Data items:
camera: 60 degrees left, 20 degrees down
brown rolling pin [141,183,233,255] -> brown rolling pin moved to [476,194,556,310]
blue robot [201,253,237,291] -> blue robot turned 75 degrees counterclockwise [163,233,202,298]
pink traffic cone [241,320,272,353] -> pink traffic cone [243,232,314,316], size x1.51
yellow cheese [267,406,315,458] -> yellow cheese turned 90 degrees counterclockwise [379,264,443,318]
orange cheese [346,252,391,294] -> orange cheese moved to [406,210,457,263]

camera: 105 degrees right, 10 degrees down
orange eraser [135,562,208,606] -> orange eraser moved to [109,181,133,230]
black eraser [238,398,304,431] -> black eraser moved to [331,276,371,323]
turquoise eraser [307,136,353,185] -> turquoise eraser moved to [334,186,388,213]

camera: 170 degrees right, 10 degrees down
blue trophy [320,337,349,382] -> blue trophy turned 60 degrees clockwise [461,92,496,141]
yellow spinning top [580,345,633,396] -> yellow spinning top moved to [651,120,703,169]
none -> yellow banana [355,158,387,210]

--

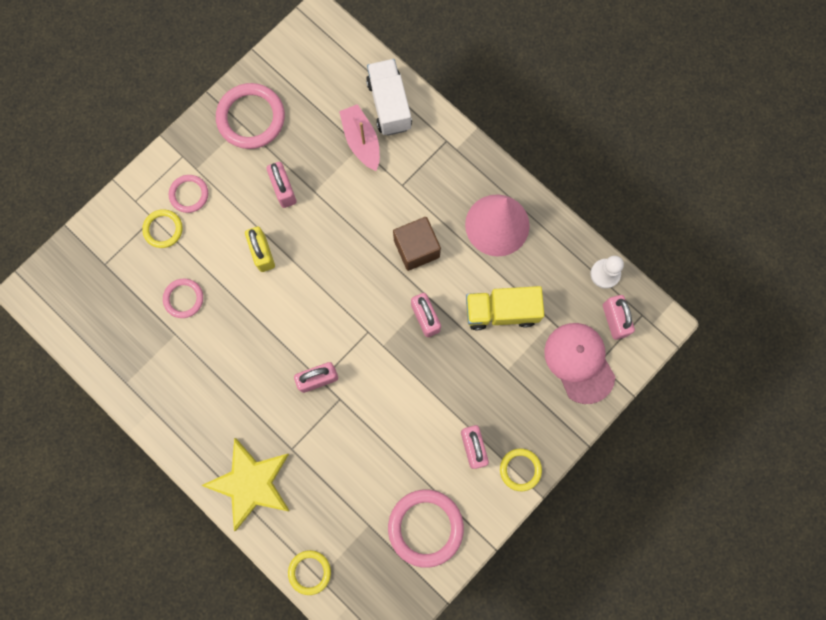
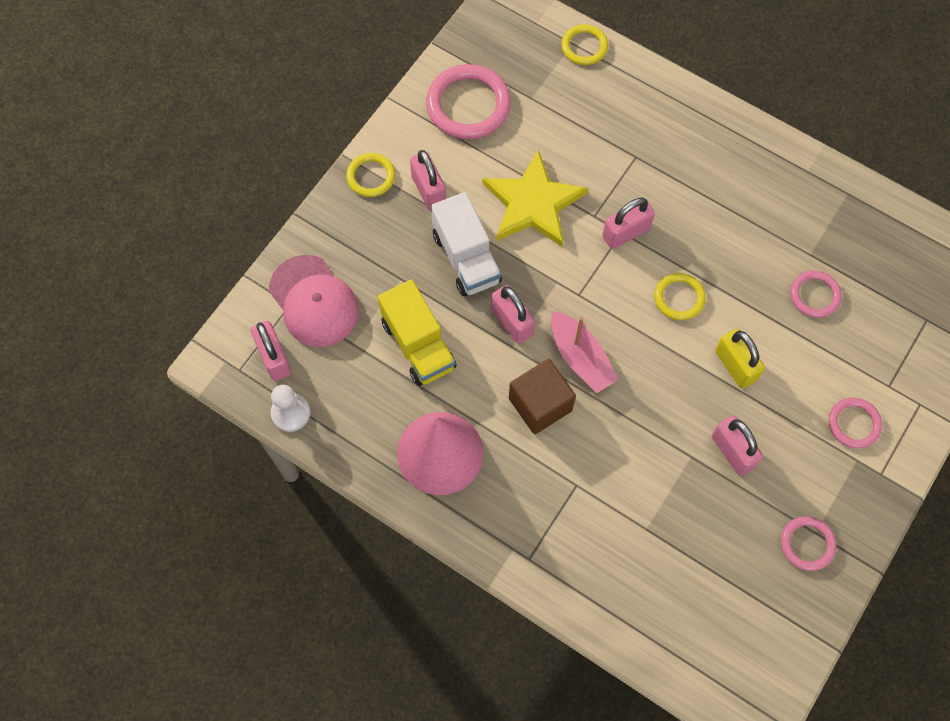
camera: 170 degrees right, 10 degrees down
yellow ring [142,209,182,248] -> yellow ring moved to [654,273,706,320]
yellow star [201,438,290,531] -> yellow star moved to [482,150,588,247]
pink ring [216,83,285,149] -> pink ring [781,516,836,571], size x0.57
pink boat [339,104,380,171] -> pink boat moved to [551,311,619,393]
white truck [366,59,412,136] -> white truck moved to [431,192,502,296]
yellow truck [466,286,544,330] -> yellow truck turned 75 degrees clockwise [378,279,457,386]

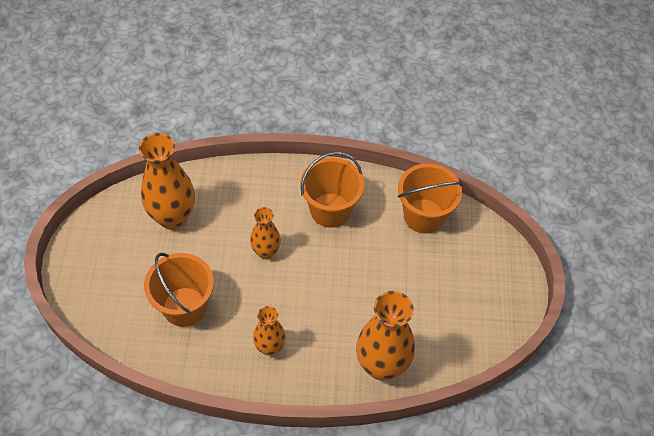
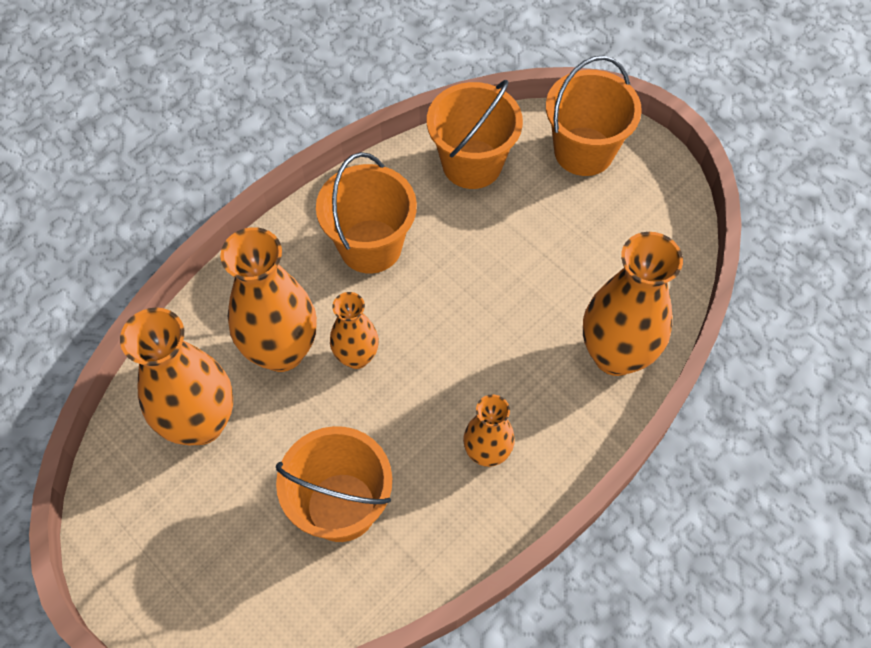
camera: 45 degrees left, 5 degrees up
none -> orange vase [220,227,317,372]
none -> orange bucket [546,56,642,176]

Work to complete: From the records above, copy only the lines starting with the line that holds "orange eraser [135,562,208,606]" and going on through the line that holds "none -> yellow banana [355,158,387,210]", exactly as written.

Expected answer:
orange eraser [135,562,208,606] -> orange eraser moved to [109,181,133,230]
black eraser [238,398,304,431] -> black eraser moved to [331,276,371,323]
turquoise eraser [307,136,353,185] -> turquoise eraser moved to [334,186,388,213]

camera: 170 degrees right, 10 degrees down
blue trophy [320,337,349,382] -> blue trophy turned 60 degrees clockwise [461,92,496,141]
yellow spinning top [580,345,633,396] -> yellow spinning top moved to [651,120,703,169]
none -> yellow banana [355,158,387,210]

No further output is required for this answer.